▶ Exercise goal
Copy the records exactly. Every line must match.

Counting task data
<<<<

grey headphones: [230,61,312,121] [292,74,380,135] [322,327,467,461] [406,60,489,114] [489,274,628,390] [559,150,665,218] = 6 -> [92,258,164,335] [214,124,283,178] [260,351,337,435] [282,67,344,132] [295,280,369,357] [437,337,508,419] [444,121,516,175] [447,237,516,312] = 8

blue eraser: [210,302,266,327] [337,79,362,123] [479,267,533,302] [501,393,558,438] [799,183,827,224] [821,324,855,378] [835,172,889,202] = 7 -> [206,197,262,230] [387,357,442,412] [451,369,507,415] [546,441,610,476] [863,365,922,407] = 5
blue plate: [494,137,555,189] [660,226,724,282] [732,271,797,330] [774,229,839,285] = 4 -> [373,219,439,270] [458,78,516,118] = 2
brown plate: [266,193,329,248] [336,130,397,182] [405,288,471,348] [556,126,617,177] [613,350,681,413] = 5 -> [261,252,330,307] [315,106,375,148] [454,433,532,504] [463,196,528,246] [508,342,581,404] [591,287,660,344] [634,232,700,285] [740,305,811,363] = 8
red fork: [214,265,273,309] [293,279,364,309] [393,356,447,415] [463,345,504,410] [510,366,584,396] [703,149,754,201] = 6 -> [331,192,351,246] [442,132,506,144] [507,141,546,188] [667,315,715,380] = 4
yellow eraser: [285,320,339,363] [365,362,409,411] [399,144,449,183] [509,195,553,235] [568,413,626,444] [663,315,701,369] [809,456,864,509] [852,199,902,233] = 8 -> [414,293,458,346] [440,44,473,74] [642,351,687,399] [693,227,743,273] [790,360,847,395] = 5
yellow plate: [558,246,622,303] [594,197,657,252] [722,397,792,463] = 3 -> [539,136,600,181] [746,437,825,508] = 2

>>>>

▶ Response area
grey headphones: [230,61,312,121] [292,74,380,135] [322,327,467,461] [406,60,489,114] [489,274,628,390] [559,150,665,218] = 6 -> [92,258,164,335] [214,124,283,178] [260,351,337,435] [282,67,344,132] [295,280,369,357] [437,337,508,419] [444,121,516,175] [447,237,516,312] = 8

blue eraser: [210,302,266,327] [337,79,362,123] [479,267,533,302] [501,393,558,438] [799,183,827,224] [821,324,855,378] [835,172,889,202] = 7 -> [206,197,262,230] [387,357,442,412] [451,369,507,415] [546,441,610,476] [863,365,922,407] = 5
blue plate: [494,137,555,189] [660,226,724,282] [732,271,797,330] [774,229,839,285] = 4 -> [373,219,439,270] [458,78,516,118] = 2
brown plate: [266,193,329,248] [336,130,397,182] [405,288,471,348] [556,126,617,177] [613,350,681,413] = 5 -> [261,252,330,307] [315,106,375,148] [454,433,532,504] [463,196,528,246] [508,342,581,404] [591,287,660,344] [634,232,700,285] [740,305,811,363] = 8
red fork: [214,265,273,309] [293,279,364,309] [393,356,447,415] [463,345,504,410] [510,366,584,396] [703,149,754,201] = 6 -> [331,192,351,246] [442,132,506,144] [507,141,546,188] [667,315,715,380] = 4
yellow eraser: [285,320,339,363] [365,362,409,411] [399,144,449,183] [509,195,553,235] [568,413,626,444] [663,315,701,369] [809,456,864,509] [852,199,902,233] = 8 -> [414,293,458,346] [440,44,473,74] [642,351,687,399] [693,227,743,273] [790,360,847,395] = 5
yellow plate: [558,246,622,303] [594,197,657,252] [722,397,792,463] = 3 -> [539,136,600,181] [746,437,825,508] = 2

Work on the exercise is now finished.